→ WORK TASK
Restate word for word the entries below, starting with the line with "none -> orange ginoti <427, 220, 527, 328>" and continuing through the line with "black katapomi <357, 143, 403, 194>". Include both of those lines and no others.

═══ MATERIAL FOR THE TASK ═══

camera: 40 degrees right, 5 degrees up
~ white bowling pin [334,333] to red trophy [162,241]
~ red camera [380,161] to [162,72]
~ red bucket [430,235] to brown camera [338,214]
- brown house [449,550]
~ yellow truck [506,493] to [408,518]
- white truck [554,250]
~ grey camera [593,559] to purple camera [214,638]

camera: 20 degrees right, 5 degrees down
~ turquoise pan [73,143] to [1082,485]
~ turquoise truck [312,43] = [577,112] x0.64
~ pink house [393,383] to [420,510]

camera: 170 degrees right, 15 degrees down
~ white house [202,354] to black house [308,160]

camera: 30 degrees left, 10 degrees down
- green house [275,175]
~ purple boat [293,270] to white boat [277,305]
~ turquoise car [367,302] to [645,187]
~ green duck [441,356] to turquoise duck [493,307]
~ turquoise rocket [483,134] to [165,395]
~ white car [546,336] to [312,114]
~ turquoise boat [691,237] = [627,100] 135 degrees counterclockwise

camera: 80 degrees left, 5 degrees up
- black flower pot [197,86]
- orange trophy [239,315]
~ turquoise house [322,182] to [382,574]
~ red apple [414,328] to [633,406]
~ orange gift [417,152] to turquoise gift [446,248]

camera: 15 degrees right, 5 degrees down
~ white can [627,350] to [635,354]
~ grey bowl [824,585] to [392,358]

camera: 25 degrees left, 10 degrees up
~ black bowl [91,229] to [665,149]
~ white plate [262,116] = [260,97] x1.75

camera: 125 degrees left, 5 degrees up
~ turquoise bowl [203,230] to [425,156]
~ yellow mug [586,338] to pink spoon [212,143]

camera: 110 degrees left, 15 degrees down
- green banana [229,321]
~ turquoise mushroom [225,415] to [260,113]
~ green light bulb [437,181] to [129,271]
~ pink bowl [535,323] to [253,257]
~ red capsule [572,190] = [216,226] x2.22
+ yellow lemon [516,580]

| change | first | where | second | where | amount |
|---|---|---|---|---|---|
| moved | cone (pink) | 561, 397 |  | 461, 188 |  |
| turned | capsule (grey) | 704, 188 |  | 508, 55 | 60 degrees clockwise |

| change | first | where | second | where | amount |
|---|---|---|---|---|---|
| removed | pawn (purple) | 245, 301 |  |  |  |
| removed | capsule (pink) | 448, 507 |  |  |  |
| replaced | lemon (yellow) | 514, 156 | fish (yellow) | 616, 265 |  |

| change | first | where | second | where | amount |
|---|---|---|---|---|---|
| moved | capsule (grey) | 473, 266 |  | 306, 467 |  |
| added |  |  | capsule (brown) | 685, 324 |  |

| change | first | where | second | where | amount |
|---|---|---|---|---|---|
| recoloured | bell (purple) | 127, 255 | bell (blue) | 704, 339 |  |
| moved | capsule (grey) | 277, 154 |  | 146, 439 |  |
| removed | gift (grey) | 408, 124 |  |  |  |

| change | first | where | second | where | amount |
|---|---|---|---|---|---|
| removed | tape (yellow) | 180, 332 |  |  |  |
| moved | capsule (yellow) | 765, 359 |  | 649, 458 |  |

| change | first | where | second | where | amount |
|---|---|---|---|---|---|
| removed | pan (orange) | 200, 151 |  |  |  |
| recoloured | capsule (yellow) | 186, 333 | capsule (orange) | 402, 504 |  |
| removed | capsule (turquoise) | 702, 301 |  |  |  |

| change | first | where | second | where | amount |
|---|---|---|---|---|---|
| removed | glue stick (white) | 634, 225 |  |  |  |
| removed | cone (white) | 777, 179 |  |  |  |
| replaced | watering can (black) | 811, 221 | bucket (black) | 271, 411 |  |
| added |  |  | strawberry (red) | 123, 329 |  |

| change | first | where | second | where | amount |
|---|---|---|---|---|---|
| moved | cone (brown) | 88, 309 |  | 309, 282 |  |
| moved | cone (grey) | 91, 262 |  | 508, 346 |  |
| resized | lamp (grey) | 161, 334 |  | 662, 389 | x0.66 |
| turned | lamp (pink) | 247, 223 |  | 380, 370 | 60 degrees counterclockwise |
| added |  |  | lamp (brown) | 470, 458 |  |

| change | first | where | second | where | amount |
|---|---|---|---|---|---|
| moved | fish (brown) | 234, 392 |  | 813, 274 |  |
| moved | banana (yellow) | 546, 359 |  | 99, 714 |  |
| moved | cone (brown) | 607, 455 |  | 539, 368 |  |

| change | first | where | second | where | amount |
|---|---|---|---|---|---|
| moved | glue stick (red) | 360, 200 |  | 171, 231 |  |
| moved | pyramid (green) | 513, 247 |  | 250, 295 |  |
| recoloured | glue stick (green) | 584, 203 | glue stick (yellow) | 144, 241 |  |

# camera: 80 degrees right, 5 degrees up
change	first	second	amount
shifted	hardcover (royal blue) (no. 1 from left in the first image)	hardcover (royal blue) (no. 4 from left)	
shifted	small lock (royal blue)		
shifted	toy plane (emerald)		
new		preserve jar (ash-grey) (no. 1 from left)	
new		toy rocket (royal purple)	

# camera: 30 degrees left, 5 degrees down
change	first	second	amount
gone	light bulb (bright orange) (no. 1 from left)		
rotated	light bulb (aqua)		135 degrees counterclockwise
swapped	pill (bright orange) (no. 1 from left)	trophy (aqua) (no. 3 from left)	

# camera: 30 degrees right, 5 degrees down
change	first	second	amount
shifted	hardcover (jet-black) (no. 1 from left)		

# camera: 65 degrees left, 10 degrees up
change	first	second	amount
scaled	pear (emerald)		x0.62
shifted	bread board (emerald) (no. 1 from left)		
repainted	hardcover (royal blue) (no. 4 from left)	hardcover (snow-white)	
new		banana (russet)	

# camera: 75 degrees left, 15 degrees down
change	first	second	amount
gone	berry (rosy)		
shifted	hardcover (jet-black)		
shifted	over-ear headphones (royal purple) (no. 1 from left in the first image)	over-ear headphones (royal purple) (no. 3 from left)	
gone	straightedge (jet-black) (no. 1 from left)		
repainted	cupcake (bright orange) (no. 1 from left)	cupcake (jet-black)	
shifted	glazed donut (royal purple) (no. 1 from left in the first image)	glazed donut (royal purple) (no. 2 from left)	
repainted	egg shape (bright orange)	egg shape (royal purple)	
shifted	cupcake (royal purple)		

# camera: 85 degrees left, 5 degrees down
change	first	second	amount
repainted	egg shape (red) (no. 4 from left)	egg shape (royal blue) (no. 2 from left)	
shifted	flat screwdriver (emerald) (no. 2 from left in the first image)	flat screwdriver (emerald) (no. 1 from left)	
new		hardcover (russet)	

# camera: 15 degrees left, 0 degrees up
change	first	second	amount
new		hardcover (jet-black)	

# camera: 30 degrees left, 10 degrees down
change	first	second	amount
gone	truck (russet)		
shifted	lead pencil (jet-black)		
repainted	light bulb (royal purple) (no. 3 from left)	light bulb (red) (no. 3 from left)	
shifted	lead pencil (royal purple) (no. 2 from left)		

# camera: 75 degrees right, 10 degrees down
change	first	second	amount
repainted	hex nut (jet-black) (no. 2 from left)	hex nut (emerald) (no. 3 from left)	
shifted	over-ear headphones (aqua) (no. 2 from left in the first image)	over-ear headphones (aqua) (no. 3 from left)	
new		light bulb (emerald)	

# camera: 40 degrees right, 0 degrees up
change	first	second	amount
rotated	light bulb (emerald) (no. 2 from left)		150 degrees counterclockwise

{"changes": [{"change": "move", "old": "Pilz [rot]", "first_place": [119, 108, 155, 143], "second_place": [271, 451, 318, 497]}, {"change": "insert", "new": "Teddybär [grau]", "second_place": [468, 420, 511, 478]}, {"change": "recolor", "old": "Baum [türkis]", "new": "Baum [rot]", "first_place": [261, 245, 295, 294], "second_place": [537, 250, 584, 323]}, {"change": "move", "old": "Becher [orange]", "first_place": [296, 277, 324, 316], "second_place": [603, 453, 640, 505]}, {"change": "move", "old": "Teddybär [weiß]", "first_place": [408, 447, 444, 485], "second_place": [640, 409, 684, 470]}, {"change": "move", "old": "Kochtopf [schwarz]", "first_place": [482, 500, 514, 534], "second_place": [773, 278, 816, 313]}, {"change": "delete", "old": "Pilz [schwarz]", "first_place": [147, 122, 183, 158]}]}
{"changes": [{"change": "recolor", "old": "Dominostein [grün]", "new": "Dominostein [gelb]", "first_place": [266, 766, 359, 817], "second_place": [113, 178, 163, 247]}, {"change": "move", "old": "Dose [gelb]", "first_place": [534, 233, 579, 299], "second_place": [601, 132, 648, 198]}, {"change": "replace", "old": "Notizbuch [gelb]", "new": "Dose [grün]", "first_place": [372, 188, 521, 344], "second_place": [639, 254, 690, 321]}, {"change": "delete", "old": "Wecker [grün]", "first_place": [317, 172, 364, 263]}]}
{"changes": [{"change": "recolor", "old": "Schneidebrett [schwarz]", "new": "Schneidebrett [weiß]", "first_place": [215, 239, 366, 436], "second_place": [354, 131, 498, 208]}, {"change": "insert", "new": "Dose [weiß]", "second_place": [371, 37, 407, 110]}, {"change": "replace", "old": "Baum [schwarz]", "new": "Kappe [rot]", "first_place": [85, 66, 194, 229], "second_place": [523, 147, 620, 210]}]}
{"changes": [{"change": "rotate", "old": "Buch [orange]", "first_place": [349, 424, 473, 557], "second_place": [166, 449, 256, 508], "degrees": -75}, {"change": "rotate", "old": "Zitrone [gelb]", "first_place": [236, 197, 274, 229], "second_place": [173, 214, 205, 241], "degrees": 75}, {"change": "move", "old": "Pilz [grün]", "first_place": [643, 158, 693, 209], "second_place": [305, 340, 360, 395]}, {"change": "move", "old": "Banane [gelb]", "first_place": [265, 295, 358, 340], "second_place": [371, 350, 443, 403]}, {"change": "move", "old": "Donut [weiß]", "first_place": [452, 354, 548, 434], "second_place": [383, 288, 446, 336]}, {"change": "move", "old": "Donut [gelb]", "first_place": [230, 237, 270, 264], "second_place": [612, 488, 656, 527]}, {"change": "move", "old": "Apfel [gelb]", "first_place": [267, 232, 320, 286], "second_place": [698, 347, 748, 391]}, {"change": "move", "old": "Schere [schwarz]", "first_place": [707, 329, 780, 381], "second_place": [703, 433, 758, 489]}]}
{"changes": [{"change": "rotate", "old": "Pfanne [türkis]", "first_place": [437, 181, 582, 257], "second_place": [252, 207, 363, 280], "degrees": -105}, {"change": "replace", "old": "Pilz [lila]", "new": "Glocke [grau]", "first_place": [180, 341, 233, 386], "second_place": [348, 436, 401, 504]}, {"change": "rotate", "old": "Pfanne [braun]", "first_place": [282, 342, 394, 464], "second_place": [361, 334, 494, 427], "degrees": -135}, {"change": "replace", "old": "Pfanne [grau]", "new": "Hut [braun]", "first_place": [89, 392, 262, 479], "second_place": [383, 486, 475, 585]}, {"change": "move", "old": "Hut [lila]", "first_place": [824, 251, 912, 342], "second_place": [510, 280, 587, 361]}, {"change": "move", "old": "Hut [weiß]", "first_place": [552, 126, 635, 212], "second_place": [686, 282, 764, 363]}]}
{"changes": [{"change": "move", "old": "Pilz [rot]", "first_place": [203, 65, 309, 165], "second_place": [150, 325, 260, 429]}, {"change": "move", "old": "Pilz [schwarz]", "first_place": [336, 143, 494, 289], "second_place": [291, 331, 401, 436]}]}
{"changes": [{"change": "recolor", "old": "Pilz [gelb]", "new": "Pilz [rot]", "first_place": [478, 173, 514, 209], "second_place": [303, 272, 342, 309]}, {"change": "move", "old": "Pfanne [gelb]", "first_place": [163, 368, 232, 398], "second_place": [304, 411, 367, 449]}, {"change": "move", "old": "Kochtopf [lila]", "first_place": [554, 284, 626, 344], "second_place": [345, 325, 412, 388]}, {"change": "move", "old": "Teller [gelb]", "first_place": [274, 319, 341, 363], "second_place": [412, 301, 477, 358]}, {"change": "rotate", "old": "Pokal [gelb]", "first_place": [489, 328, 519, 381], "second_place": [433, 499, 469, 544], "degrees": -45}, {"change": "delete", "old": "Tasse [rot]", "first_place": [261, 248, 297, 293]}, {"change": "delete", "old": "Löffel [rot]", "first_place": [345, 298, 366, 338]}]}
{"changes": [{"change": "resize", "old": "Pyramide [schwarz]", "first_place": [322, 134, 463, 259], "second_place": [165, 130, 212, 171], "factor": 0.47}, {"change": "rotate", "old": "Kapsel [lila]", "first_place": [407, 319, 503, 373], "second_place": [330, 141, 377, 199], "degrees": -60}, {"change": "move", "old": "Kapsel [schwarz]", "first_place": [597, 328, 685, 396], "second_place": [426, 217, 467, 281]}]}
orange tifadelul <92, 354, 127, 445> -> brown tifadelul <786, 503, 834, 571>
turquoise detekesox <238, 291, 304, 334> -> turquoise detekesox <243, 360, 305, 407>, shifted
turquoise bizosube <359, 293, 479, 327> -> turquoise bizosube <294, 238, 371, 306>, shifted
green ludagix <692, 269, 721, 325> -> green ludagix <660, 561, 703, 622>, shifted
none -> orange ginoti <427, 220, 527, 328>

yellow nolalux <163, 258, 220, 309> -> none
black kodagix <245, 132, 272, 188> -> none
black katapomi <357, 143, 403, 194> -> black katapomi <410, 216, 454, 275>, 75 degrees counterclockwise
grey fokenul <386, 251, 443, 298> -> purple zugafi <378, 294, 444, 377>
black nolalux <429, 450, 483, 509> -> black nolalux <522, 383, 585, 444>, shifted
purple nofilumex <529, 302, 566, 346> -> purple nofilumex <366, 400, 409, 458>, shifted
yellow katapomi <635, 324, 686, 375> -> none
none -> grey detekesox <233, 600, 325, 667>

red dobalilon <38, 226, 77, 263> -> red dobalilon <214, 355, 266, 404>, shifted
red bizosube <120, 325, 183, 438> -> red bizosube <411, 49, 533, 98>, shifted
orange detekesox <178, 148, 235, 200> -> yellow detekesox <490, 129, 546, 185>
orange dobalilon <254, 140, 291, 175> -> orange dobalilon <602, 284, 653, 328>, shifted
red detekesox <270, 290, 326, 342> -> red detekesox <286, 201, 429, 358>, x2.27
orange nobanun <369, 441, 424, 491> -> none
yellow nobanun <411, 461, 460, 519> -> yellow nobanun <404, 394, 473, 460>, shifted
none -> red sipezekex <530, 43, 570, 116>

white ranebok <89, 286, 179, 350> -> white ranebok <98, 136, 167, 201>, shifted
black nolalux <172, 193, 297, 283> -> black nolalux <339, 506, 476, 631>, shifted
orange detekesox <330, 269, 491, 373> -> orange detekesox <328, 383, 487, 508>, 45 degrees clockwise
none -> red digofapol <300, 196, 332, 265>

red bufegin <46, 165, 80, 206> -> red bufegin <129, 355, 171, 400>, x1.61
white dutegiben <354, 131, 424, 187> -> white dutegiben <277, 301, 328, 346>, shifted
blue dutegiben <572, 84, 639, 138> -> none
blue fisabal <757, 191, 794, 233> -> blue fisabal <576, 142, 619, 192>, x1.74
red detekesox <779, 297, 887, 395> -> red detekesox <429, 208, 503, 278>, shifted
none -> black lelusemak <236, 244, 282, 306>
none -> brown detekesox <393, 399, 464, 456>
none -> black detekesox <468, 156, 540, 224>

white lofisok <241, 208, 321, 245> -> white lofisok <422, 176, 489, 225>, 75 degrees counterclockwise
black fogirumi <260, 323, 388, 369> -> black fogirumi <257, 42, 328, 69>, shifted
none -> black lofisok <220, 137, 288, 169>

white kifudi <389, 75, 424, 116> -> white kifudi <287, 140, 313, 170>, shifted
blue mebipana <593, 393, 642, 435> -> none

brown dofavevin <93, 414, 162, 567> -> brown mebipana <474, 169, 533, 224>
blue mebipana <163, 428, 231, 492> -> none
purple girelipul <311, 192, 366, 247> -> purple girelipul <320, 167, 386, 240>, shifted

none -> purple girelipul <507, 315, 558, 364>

═══

→ THE ANSWER
none -> orange ginoti <427, 220, 527, 328>

yellow nolalux <163, 258, 220, 309> -> none
black kodagix <245, 132, 272, 188> -> none
black katapomi <357, 143, 403, 194> -> black katapomi <410, 216, 454, 275>, 75 degrees counterclockwise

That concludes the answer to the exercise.